What you will do: Return only the lines running from the first line of the listing through the one with "TFT pin GND: 3V3 -> GND", unchanged.
——
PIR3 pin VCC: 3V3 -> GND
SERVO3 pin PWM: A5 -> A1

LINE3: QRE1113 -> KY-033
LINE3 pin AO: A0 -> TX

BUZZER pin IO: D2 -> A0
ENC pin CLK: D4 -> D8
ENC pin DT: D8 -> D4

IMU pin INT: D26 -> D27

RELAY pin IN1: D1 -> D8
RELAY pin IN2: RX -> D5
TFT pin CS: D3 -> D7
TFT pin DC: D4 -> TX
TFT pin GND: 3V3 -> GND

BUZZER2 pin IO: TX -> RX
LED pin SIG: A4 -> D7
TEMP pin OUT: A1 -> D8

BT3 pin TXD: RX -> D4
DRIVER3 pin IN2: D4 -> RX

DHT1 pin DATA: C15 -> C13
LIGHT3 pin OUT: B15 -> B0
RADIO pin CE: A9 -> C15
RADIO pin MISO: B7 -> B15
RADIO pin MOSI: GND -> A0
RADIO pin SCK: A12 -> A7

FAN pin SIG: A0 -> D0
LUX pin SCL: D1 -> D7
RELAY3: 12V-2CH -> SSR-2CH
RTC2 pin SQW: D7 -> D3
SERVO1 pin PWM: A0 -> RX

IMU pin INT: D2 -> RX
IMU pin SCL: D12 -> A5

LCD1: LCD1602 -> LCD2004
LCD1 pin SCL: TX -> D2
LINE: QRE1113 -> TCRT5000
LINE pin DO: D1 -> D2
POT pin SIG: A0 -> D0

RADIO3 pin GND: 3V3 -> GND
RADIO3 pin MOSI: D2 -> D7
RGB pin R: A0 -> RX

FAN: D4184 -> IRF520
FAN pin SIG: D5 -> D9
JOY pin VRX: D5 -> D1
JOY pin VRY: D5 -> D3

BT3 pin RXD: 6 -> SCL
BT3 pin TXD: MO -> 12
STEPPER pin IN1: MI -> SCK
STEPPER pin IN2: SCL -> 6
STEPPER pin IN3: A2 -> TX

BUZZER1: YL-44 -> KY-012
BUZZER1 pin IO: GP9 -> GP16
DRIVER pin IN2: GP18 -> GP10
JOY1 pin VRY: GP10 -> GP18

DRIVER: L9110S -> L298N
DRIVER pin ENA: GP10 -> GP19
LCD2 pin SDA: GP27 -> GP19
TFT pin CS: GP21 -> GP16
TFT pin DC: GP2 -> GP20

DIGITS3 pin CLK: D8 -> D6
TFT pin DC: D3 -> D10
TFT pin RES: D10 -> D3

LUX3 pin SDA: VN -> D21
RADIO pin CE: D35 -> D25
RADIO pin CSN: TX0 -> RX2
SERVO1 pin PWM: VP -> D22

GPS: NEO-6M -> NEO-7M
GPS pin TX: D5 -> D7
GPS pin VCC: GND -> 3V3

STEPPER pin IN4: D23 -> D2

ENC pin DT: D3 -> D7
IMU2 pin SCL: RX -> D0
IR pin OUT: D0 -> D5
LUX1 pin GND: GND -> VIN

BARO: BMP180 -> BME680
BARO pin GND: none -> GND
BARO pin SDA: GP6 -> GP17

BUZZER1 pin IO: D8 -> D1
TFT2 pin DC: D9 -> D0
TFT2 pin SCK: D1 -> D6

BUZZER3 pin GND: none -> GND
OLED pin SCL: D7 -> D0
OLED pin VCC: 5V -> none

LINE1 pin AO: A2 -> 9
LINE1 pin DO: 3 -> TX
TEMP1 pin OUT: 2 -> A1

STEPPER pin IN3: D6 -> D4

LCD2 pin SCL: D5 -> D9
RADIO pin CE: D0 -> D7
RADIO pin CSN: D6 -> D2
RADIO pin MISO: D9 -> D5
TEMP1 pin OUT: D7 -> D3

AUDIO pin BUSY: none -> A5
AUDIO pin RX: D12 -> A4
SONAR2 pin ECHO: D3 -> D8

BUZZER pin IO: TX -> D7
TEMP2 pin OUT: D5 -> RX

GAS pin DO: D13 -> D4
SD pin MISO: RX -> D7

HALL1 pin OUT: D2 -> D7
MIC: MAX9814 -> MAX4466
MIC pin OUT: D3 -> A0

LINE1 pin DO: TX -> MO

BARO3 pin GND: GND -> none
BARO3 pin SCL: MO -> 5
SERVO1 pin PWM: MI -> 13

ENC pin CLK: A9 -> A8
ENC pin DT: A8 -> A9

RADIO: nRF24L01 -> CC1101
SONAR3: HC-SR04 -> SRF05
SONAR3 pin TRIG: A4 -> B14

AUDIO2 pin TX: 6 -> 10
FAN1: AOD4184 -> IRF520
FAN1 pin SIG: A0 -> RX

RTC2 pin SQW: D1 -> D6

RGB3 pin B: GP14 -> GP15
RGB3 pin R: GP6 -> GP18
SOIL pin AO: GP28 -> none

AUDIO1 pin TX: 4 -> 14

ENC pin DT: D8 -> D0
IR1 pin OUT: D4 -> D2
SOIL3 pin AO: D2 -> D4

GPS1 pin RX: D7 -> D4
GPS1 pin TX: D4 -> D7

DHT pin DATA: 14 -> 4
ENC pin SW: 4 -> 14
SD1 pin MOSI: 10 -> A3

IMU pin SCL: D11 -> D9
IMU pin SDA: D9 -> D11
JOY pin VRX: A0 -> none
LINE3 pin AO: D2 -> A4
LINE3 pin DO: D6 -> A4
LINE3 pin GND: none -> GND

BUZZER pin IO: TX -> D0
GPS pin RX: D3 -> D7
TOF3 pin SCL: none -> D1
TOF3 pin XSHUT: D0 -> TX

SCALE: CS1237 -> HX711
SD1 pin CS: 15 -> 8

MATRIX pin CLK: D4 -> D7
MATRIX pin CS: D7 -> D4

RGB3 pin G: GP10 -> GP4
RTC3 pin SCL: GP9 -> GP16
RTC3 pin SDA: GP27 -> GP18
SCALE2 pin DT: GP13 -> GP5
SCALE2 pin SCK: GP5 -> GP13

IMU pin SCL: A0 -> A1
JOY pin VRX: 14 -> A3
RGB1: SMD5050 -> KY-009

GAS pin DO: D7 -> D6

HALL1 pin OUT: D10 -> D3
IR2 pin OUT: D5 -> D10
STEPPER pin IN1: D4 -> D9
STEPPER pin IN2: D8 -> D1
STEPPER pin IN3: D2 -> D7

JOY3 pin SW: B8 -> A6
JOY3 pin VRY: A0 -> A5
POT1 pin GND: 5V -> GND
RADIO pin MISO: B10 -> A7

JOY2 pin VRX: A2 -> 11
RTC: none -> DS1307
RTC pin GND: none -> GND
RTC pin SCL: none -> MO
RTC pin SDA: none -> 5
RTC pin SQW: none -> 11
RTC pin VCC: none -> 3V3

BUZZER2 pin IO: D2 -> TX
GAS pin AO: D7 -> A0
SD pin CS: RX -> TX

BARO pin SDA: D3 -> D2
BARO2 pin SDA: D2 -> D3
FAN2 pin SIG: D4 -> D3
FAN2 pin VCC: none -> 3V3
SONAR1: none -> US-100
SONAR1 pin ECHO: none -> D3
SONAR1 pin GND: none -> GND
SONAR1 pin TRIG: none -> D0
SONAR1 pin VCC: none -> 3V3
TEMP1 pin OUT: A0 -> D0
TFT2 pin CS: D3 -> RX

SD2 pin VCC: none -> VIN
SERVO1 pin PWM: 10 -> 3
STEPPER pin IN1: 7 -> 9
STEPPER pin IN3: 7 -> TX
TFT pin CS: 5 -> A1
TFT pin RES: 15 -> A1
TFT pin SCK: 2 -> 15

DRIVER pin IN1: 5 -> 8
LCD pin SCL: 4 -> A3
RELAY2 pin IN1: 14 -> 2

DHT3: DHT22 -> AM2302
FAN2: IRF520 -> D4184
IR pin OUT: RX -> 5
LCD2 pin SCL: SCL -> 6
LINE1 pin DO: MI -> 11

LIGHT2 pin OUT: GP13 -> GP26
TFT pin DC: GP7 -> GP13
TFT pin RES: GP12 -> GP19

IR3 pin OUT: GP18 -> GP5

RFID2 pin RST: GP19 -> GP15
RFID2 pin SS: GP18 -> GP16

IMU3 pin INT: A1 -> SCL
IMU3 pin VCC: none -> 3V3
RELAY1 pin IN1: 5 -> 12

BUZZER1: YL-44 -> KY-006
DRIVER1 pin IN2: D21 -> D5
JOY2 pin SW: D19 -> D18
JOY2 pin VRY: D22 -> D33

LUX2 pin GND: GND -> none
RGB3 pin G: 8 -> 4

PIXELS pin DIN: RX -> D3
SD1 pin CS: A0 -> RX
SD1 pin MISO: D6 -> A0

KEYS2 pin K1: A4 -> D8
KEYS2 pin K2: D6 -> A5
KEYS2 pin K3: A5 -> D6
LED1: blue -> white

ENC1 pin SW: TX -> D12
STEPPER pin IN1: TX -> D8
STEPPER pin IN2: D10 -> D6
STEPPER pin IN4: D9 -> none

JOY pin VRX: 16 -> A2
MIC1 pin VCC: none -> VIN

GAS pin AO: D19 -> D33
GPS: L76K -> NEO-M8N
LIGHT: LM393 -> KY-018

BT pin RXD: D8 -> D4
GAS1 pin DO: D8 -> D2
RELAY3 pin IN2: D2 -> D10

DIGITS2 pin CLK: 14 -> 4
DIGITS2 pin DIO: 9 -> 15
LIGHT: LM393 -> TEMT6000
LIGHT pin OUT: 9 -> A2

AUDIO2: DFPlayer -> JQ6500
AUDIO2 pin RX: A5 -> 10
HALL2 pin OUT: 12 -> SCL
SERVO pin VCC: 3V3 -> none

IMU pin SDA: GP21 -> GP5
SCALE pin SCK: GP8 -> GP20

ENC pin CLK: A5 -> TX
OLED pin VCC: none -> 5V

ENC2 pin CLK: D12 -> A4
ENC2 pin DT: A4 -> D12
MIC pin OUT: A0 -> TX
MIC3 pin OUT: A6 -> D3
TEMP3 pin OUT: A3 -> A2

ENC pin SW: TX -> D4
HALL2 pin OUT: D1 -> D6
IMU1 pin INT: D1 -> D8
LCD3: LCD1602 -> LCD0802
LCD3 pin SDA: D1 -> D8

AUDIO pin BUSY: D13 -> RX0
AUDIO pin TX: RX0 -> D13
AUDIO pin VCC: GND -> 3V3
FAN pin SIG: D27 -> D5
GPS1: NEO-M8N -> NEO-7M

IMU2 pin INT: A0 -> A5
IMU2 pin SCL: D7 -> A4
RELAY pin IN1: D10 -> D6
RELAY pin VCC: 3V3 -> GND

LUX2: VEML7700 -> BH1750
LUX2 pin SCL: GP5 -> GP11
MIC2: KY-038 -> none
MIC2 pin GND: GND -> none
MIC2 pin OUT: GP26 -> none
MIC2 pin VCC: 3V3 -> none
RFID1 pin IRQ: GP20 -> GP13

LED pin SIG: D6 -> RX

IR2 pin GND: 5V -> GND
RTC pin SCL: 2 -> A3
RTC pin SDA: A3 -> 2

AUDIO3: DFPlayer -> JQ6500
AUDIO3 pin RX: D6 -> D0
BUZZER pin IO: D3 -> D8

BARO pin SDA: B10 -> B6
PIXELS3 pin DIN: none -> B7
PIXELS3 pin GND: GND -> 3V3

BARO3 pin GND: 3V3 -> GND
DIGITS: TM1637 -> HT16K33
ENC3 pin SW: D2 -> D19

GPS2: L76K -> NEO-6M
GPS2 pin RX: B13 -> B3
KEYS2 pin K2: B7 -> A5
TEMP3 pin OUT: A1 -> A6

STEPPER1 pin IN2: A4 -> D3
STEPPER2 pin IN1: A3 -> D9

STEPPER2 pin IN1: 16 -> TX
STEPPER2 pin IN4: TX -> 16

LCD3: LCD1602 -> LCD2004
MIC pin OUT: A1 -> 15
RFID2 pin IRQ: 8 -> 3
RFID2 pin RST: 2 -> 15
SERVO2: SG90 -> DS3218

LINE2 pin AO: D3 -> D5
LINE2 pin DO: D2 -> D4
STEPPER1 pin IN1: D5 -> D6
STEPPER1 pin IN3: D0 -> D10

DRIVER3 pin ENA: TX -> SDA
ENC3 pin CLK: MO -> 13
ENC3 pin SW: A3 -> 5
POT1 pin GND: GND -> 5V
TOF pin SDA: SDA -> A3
——
Answer area:
PIR3 pin VCC: 3V3 -> GND
SERVO3 pin PWM: A5 -> A1

LINE3: QRE1113 -> KY-033
LINE3 pin AO: A0 -> TX

BUZZER pin IO: D2 -> A0
ENC pin CLK: D4 -> D8
ENC pin DT: D8 -> D4

IMU pin INT: D26 -> D27

RELAY pin IN1: D1 -> D8
RELAY pin IN2: RX -> D5
TFT pin CS: D3 -> D7
TFT pin DC: D4 -> TX
TFT pin GND: 3V3 -> GND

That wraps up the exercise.